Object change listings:
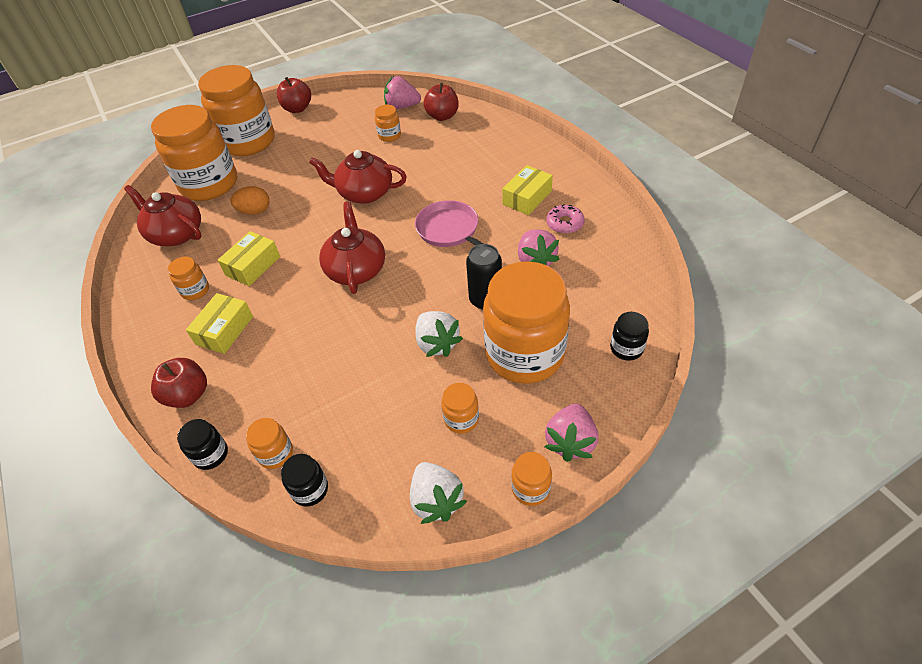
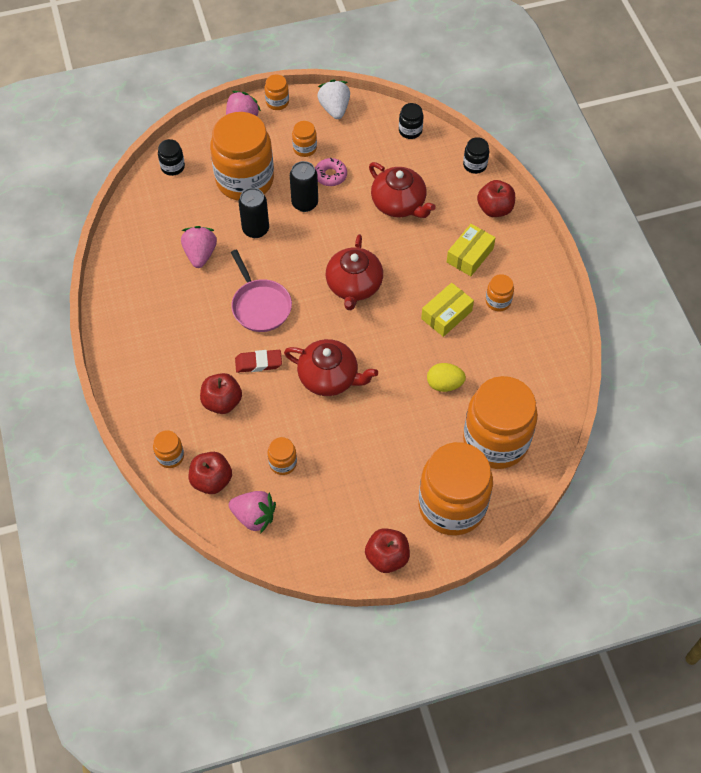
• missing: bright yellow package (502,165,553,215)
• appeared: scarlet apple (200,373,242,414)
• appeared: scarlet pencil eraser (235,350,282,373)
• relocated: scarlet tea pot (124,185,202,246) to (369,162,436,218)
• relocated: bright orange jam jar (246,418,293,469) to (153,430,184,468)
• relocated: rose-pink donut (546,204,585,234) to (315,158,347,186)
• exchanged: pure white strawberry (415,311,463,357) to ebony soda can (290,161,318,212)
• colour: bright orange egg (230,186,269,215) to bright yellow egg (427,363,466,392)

DIRECTIONS - Repeat the entries verbatim; no pictures.

SOLUTION FOR THIS PROBLEM -
• missing: bright yellow package (502,165,553,215)
• appeared: scarlet apple (200,373,242,414)
• appeared: scarlet pencil eraser (235,350,282,373)
• relocated: scarlet tea pot (124,185,202,246) to (369,162,436,218)
• relocated: bright orange jam jar (246,418,293,469) to (153,430,184,468)
• relocated: rose-pink donut (546,204,585,234) to (315,158,347,186)
• exchanged: pure white strawberry (415,311,463,357) to ebony soda can (290,161,318,212)
• colour: bright orange egg (230,186,269,215) to bright yellow egg (427,363,466,392)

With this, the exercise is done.